§ Required action
Below are the entries to work from; restate word for word the portion that opens with the line containing "black button: 5 -> 6" and closes with the line containing "pink strawberry: 3 -> 4", keeping both.

§ Records for this task

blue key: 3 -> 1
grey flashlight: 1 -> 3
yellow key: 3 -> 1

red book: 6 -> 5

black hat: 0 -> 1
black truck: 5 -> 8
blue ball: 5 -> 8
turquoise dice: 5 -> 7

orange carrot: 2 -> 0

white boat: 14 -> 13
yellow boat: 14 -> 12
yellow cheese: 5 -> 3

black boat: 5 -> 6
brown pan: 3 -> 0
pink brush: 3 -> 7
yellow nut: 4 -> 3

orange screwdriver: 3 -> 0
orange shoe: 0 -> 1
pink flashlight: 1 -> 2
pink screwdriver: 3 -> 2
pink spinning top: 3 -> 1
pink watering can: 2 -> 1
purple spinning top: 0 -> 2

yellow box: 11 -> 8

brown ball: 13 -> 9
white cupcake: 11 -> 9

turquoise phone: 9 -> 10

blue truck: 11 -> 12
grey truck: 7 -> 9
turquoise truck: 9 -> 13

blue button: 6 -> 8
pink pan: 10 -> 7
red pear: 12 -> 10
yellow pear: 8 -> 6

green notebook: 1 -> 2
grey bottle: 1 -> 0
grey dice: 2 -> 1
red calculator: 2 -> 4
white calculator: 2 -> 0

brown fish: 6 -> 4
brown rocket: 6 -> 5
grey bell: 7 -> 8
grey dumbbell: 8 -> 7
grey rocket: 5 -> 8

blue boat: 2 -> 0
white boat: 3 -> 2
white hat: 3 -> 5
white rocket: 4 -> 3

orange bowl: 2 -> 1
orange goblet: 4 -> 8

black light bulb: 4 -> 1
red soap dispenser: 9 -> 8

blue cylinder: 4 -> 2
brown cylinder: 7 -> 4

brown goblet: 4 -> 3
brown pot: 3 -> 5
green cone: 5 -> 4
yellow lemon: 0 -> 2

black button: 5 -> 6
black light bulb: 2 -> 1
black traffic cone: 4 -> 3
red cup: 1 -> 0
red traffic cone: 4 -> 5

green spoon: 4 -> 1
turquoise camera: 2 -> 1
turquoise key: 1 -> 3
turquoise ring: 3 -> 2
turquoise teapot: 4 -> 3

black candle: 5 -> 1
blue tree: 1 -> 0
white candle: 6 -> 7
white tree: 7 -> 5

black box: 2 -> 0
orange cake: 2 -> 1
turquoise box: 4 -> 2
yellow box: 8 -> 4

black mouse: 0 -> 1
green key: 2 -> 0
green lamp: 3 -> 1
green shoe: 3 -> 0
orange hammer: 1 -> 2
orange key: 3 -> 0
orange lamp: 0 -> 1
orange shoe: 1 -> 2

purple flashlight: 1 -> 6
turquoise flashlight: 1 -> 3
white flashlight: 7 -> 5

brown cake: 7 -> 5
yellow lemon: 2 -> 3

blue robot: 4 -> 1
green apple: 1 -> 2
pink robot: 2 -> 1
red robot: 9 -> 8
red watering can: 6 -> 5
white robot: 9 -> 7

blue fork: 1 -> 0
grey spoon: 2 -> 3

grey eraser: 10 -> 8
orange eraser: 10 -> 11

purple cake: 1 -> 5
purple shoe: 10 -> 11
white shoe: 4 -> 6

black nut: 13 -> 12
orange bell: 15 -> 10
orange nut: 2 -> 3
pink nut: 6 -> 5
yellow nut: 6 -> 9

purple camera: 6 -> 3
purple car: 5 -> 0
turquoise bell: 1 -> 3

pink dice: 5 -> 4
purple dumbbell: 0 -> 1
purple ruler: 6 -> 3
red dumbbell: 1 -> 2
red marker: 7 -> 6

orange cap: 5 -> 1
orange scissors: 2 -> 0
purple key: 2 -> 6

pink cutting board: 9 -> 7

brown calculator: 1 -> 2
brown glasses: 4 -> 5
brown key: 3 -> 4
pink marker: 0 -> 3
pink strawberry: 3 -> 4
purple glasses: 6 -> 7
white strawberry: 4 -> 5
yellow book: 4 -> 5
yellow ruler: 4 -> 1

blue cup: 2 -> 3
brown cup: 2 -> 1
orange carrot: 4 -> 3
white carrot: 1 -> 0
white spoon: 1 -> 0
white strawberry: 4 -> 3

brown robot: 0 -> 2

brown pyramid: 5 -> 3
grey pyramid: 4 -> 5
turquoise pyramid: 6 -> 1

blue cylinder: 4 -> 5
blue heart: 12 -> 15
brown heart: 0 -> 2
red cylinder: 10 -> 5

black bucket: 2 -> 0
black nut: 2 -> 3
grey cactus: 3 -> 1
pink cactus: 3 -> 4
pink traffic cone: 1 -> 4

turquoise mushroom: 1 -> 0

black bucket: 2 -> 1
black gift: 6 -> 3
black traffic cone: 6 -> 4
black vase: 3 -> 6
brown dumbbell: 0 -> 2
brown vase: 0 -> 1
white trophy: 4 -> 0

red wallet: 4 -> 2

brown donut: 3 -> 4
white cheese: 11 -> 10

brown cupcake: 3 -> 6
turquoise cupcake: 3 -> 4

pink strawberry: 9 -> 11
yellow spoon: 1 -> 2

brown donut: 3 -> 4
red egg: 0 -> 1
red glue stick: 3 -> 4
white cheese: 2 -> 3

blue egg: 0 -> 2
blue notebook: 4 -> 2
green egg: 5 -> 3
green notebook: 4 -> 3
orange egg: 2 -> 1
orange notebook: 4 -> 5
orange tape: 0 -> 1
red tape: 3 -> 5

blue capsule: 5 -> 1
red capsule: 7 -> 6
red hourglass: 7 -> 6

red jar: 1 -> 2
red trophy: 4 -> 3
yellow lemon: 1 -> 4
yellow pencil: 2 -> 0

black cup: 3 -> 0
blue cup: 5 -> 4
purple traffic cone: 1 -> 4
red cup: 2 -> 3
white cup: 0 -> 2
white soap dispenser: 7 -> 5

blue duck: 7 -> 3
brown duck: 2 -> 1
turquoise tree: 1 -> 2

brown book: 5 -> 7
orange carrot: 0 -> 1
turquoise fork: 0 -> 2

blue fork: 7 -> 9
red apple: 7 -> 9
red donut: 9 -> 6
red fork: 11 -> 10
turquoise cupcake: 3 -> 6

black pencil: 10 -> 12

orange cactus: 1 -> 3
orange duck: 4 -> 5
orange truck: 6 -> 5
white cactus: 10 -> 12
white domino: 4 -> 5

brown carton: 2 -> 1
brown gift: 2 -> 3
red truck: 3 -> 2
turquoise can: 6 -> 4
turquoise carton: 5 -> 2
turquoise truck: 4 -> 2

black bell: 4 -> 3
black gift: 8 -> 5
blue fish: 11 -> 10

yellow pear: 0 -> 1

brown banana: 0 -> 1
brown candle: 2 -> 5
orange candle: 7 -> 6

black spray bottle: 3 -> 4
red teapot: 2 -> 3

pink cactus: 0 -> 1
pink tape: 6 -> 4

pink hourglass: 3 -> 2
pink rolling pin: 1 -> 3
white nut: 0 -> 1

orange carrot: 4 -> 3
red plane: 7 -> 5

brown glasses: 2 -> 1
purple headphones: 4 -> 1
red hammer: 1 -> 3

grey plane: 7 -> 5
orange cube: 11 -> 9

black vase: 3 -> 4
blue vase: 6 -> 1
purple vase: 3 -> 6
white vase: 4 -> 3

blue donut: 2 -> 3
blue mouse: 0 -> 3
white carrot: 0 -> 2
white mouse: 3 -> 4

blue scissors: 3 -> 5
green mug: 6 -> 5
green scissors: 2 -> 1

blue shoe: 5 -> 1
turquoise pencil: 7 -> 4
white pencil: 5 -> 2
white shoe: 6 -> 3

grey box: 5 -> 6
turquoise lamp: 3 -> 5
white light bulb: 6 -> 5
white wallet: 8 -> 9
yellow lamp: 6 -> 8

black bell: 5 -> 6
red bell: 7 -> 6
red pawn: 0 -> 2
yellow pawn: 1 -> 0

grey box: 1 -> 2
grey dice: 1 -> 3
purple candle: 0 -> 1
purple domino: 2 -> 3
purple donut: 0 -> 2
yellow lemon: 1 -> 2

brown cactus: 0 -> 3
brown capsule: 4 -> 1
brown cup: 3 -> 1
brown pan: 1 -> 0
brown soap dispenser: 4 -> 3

§ Result
black button: 5 -> 6
black light bulb: 2 -> 1
black traffic cone: 4 -> 3
red cup: 1 -> 0
red traffic cone: 4 -> 5

green spoon: 4 -> 1
turquoise camera: 2 -> 1
turquoise key: 1 -> 3
turquoise ring: 3 -> 2
turquoise teapot: 4 -> 3

black candle: 5 -> 1
blue tree: 1 -> 0
white candle: 6 -> 7
white tree: 7 -> 5

black box: 2 -> 0
orange cake: 2 -> 1
turquoise box: 4 -> 2
yellow box: 8 -> 4

black mouse: 0 -> 1
green key: 2 -> 0
green lamp: 3 -> 1
green shoe: 3 -> 0
orange hammer: 1 -> 2
orange key: 3 -> 0
orange lamp: 0 -> 1
orange shoe: 1 -> 2

purple flashlight: 1 -> 6
turquoise flashlight: 1 -> 3
white flashlight: 7 -> 5

brown cake: 7 -> 5
yellow lemon: 2 -> 3

blue robot: 4 -> 1
green apple: 1 -> 2
pink robot: 2 -> 1
red robot: 9 -> 8
red watering can: 6 -> 5
white robot: 9 -> 7

blue fork: 1 -> 0
grey spoon: 2 -> 3

grey eraser: 10 -> 8
orange eraser: 10 -> 11

purple cake: 1 -> 5
purple shoe: 10 -> 11
white shoe: 4 -> 6

black nut: 13 -> 12
orange bell: 15 -> 10
orange nut: 2 -> 3
pink nut: 6 -> 5
yellow nut: 6 -> 9

purple camera: 6 -> 3
purple car: 5 -> 0
turquoise bell: 1 -> 3

pink dice: 5 -> 4
purple dumbbell: 0 -> 1
purple ruler: 6 -> 3
red dumbbell: 1 -> 2
red marker: 7 -> 6

orange cap: 5 -> 1
orange scissors: 2 -> 0
purple key: 2 -> 6

pink cutting board: 9 -> 7

brown calculator: 1 -> 2
brown glasses: 4 -> 5
brown key: 3 -> 4
pink marker: 0 -> 3
pink strawberry: 3 -> 4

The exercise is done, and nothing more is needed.